--- START ---

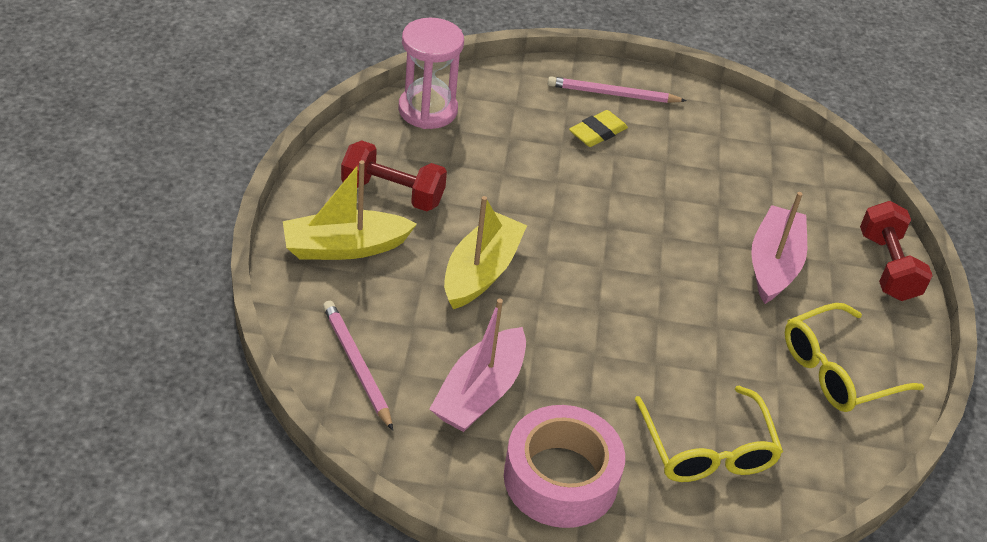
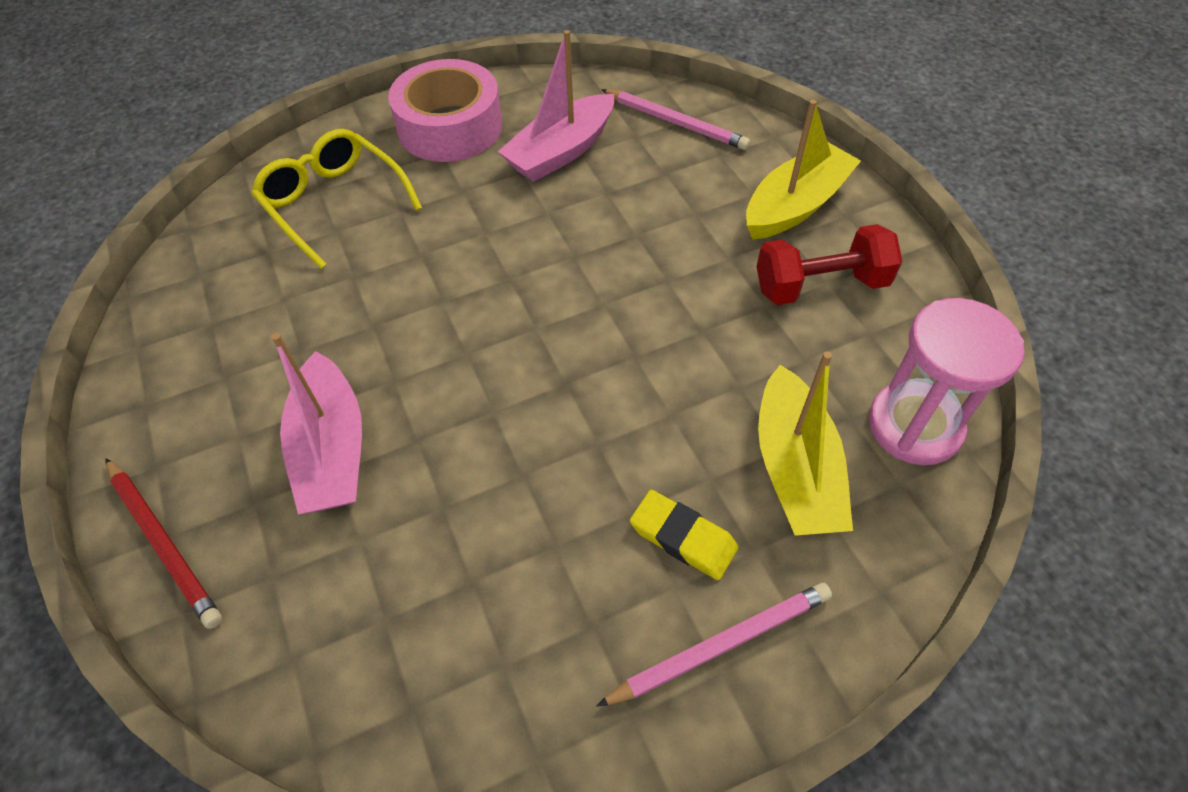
camera: 155 degrees right, 10 degrees up
(480, 392) = (561, 151): pink boat -> pink boat turned 135 degrees counterclockwise
(481, 272) = (652, 251): yellow boat -> yellow boat (795, 468)
(597, 132) = (683, 537): yellow eraser -> yellow eraser turned 75 degrees counterclockwise
(837, 370) = (216, 346): yellow glasses -> none
(888, 267) = (164, 542): red dumbbell -> red pencil

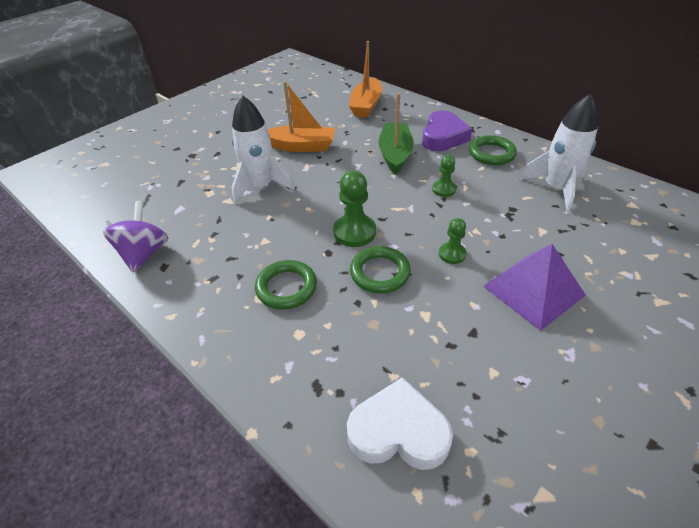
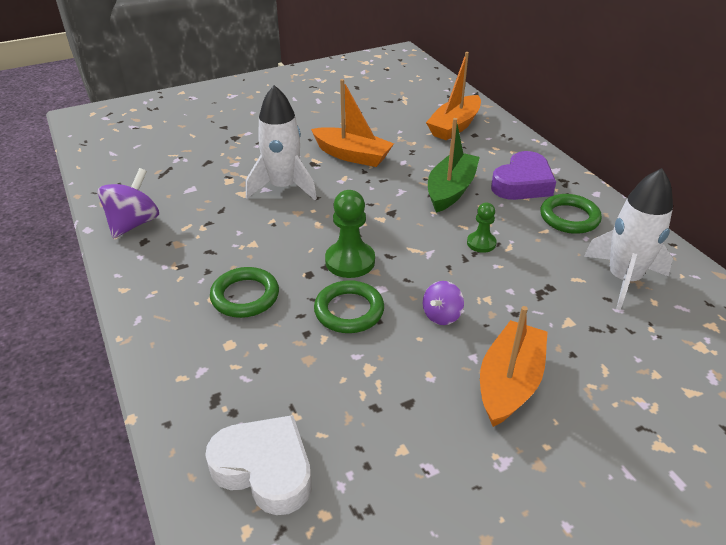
camera: 20 degrees right, 5 degrees down
(452, 254) = (441, 315): green pawn -> purple spinning top
(533, 290) = (509, 382): purple pyramid -> orange boat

--- END ---

- **ABOUT THIS EXERCISE**:
Write out exactly the lines running from the one with "(837, 370) = (216, 346): yellow" through the end of the material, both ends included, while leaving the pictures out.

- **YOUR RESPONSE**:
(837, 370) = (216, 346): yellow glasses -> none
(888, 267) = (164, 542): red dumbbell -> red pencil

camera: 20 degrees right, 5 degrees down
(452, 254) = (441, 315): green pawn -> purple spinning top
(533, 290) = (509, 382): purple pyramid -> orange boat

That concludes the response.